## WORK INSTRUCTION:
Print the entries in full, word for word, but not the pictures.

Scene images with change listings
++++++
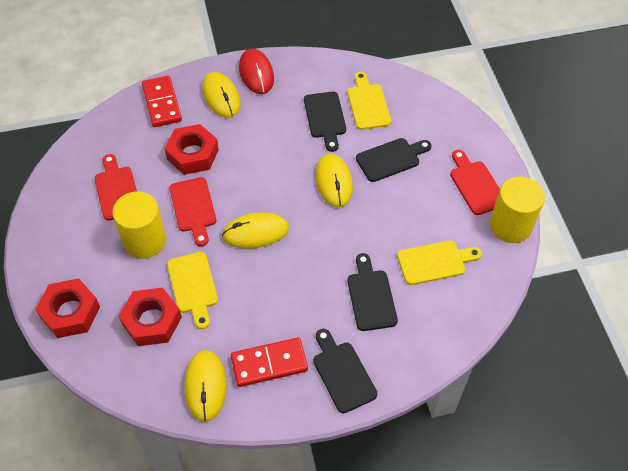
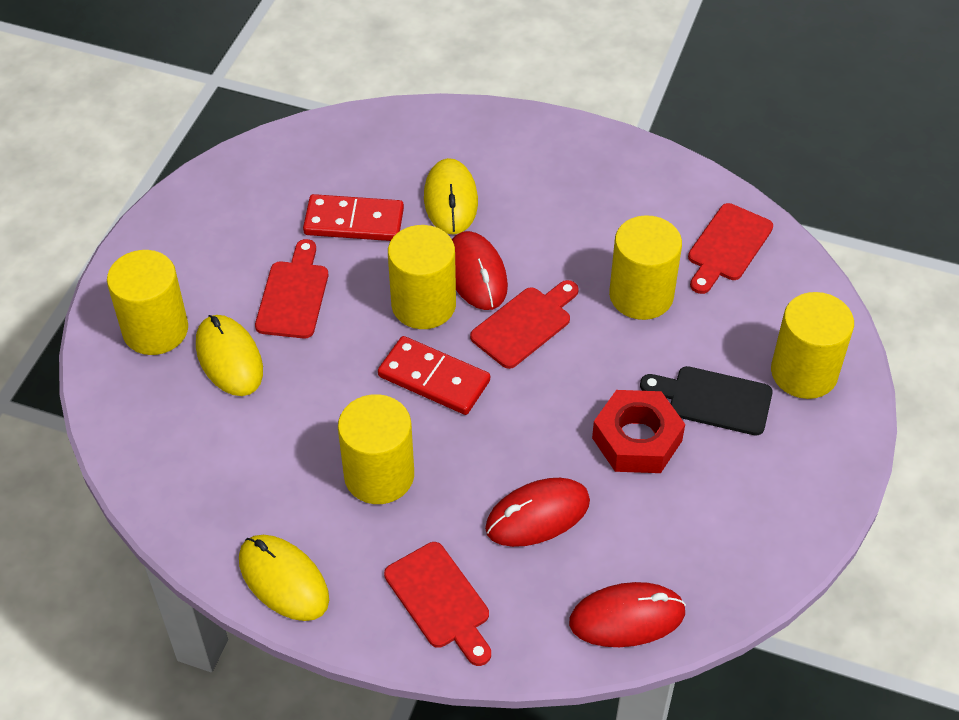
black cutting board: 4 -> 1
red cutting board: 3 -> 4
red mouse: 1 -> 3
red nut: 3 -> 1
yellow cutting board: 3 -> 0
yellow cylinder: 2 -> 5
yellow mouse: 4 -> 3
++++++
## WRITTEN SOLUTION:
black cutting board: 4 -> 1
red cutting board: 3 -> 4
red mouse: 1 -> 3
red nut: 3 -> 1
yellow cutting board: 3 -> 0
yellow cylinder: 2 -> 5
yellow mouse: 4 -> 3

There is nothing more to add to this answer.